═════ Provided information
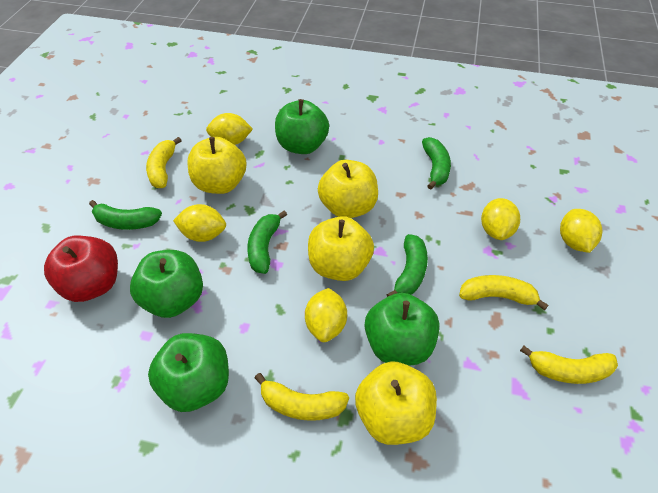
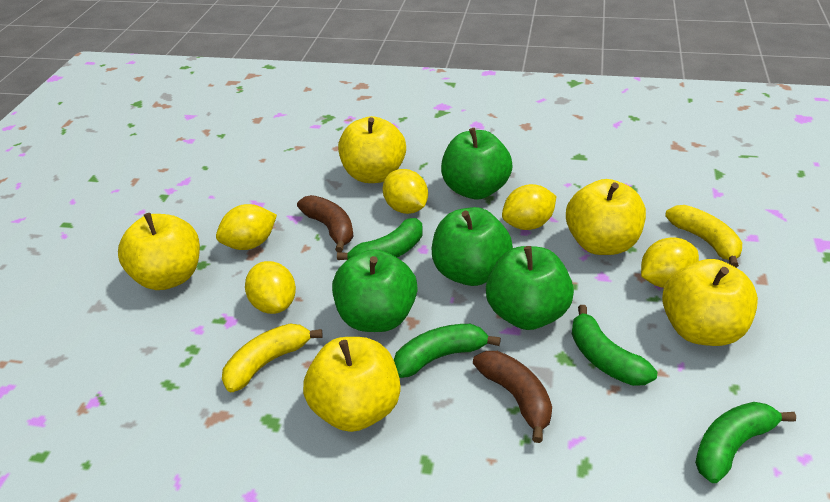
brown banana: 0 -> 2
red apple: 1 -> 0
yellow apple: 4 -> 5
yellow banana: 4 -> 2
══════════
═════ Provided information
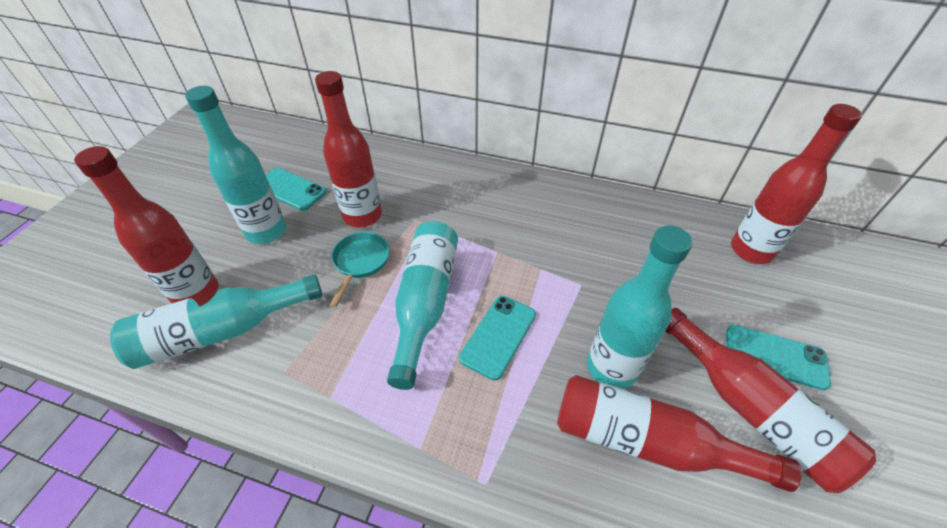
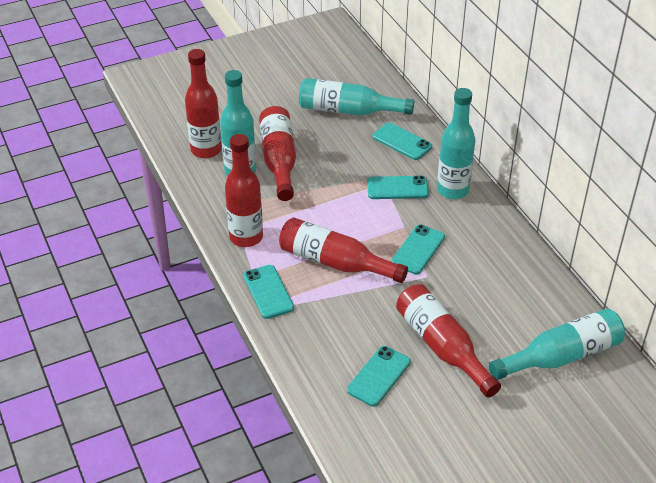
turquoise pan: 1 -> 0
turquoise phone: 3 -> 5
══════════
▸ About this exercise: Whenever the string "turquoise" shows up on a line of the listing, copy that line.

▸ Exercise response:
turquoise pan: 1 -> 0
turquoise phone: 3 -> 5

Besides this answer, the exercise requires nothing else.